Items from a dataset
========================
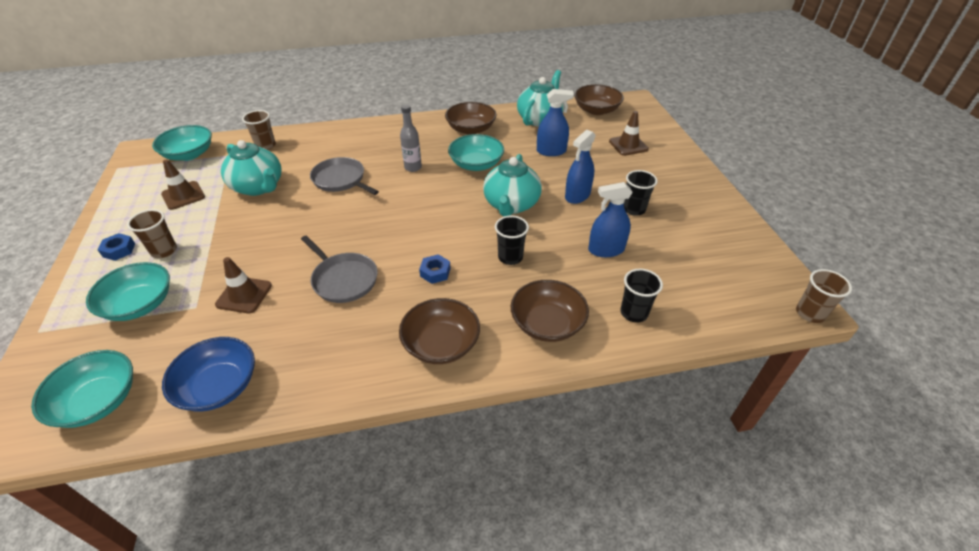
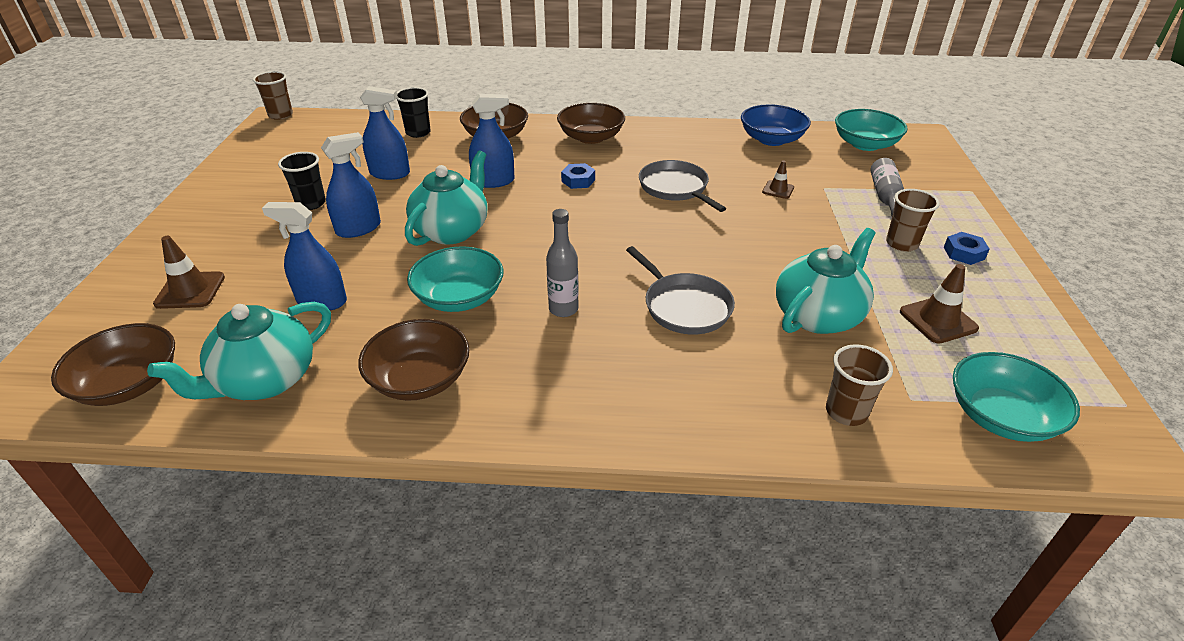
camera: 165 degrees left, 5 degrees down
(140, 304) = (885, 197): turquoise bowl -> grey bottle
(244, 295) = (778, 190): brown traffic cone -> brown traffic cone, size x0.61
(258, 187) = (818, 315): turquoise teapot -> turquoise teapot turned 75 degrees clockwise
(510, 257) = (493, 181): black cup -> blue spray bottle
========================
◆ PROBLEM
Scan the entries above and show each line that contains the word "turquoise".

◆ ANSWER FOR THE TASK
(140, 304) = (885, 197): turquoise bowl -> grey bottle
(258, 187) = (818, 315): turquoise teapot -> turquoise teapot turned 75 degrees clockwise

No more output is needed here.